--- Records to use ---
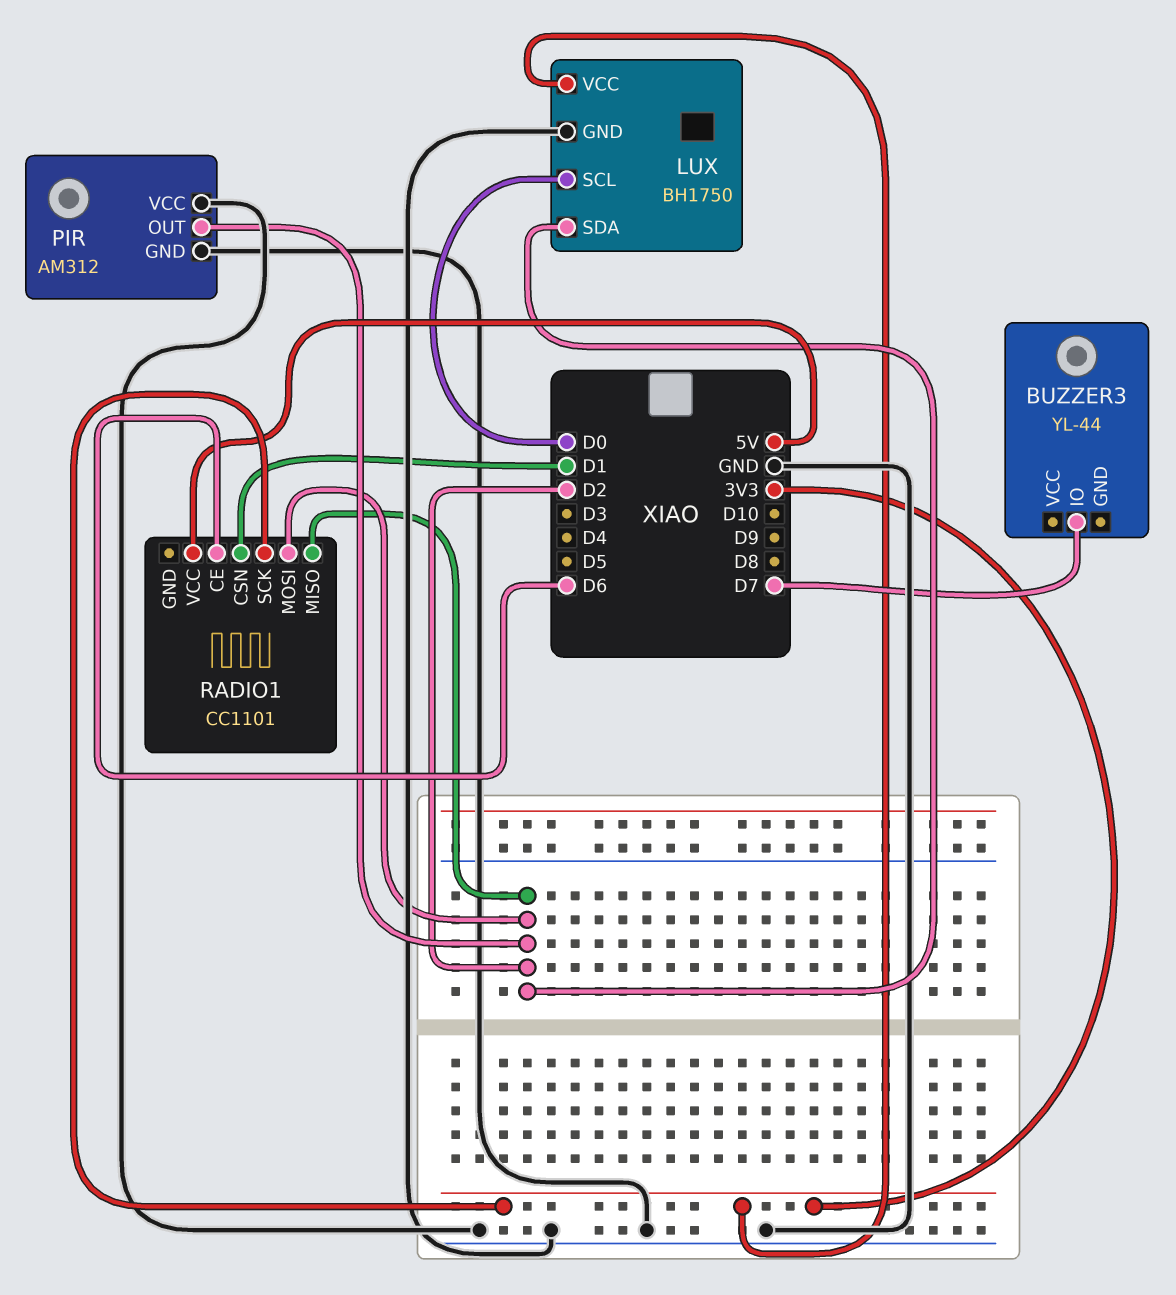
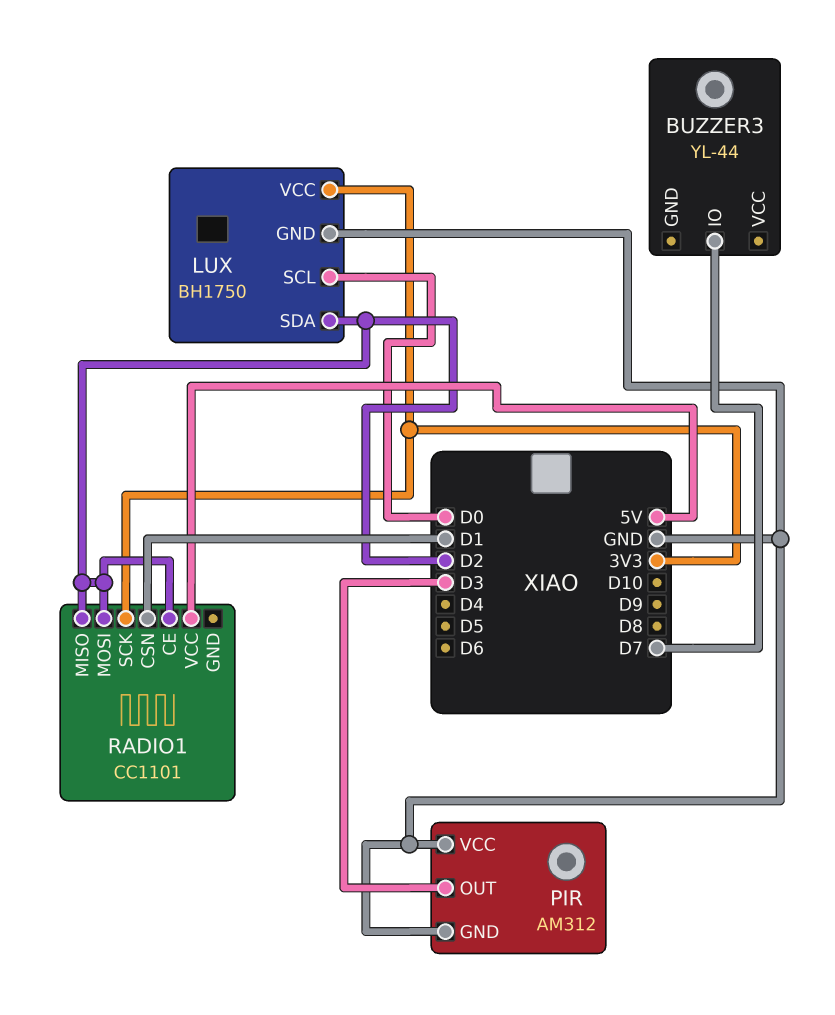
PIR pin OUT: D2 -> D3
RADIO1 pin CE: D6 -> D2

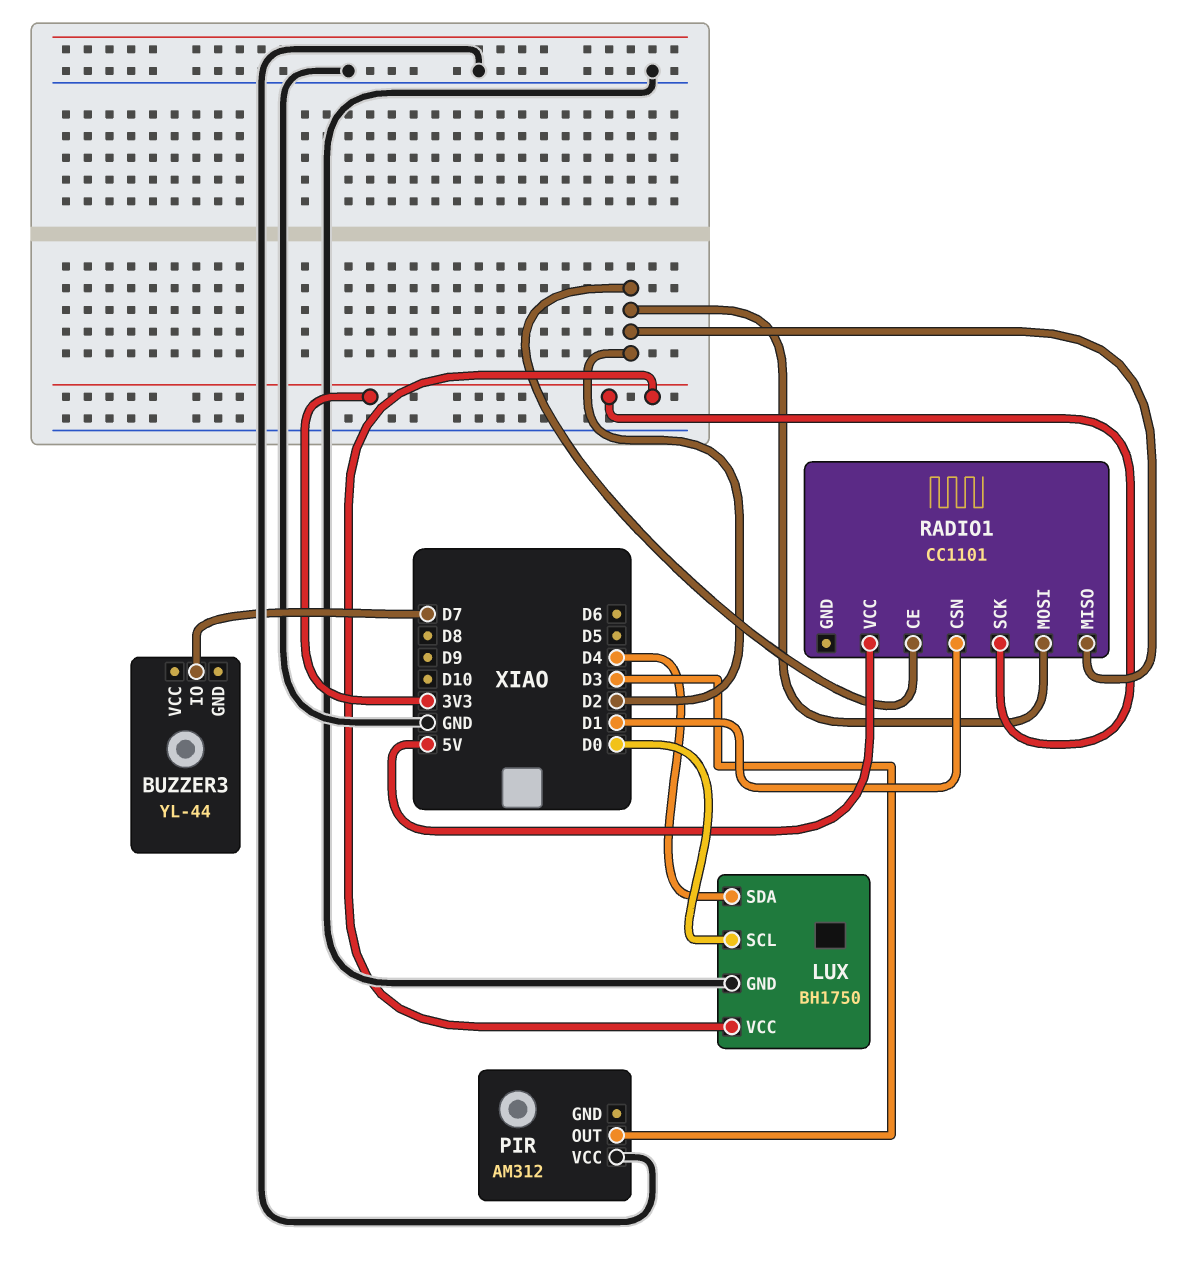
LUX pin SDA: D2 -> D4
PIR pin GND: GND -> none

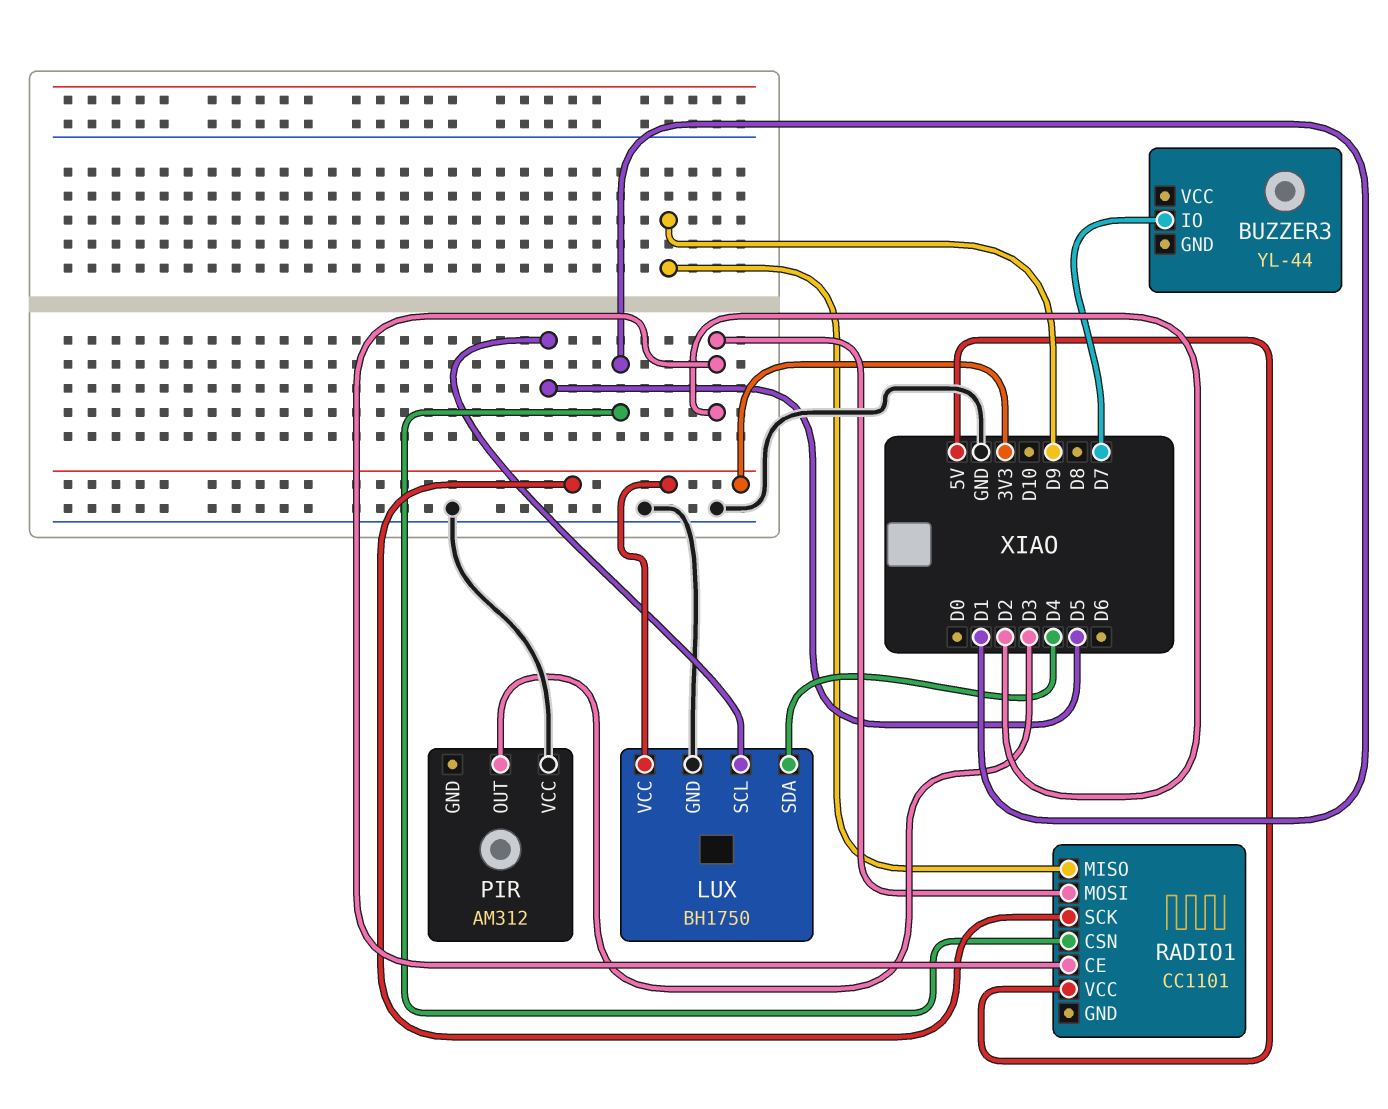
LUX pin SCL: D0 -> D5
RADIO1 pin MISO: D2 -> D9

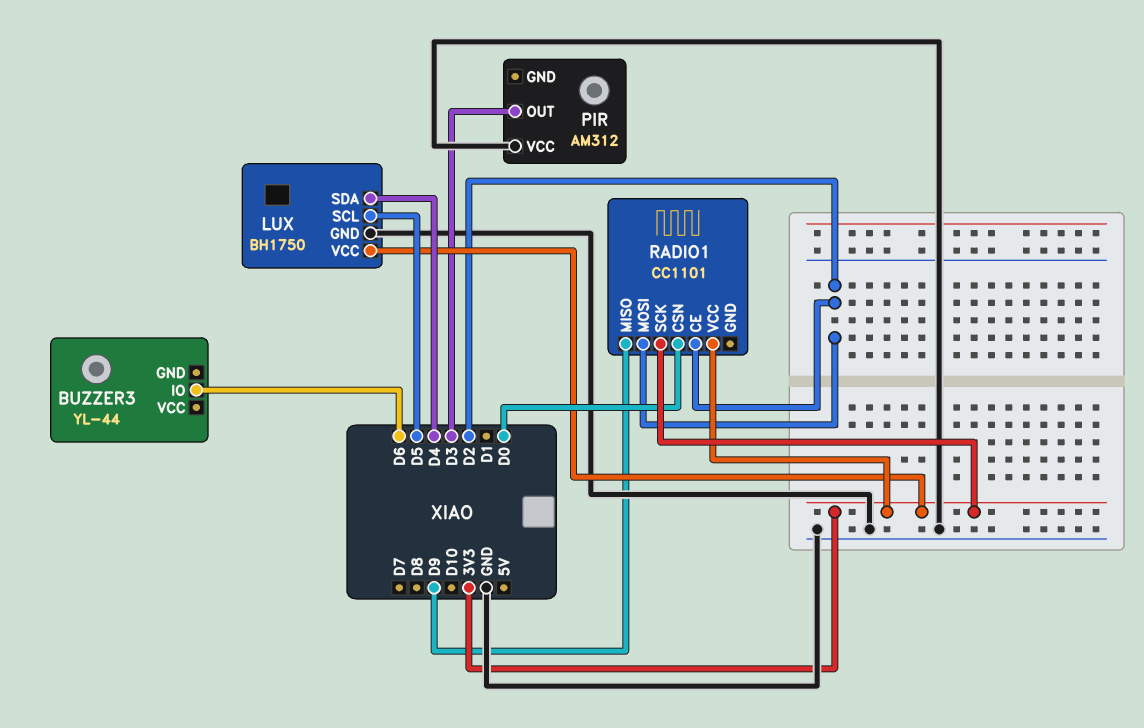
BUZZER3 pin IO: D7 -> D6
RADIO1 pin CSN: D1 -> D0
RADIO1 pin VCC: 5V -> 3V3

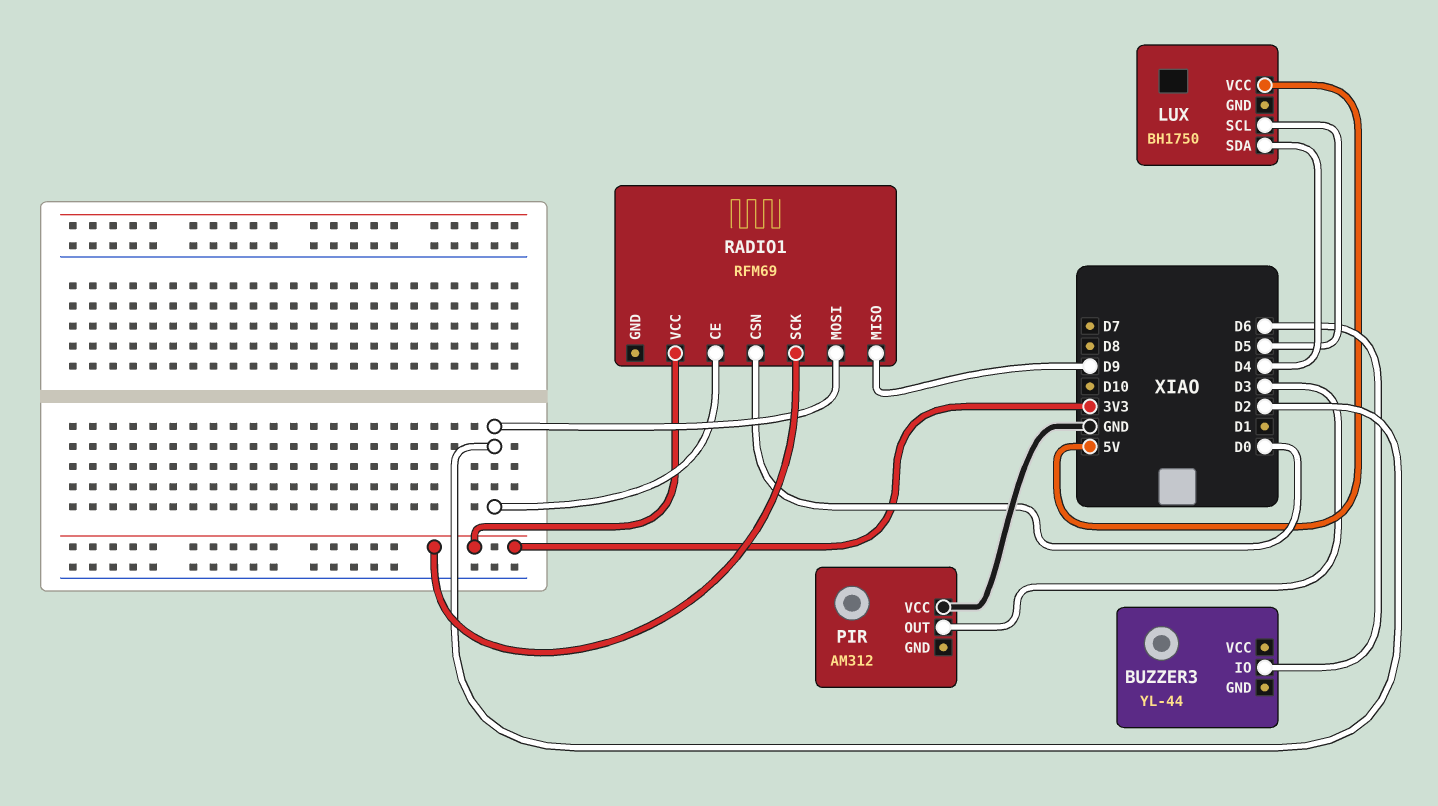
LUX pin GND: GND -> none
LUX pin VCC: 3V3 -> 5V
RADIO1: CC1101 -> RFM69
---
### Assignment
Only the number is wanted: how many lines in the data include the string "none"?

### Solution to this problem
2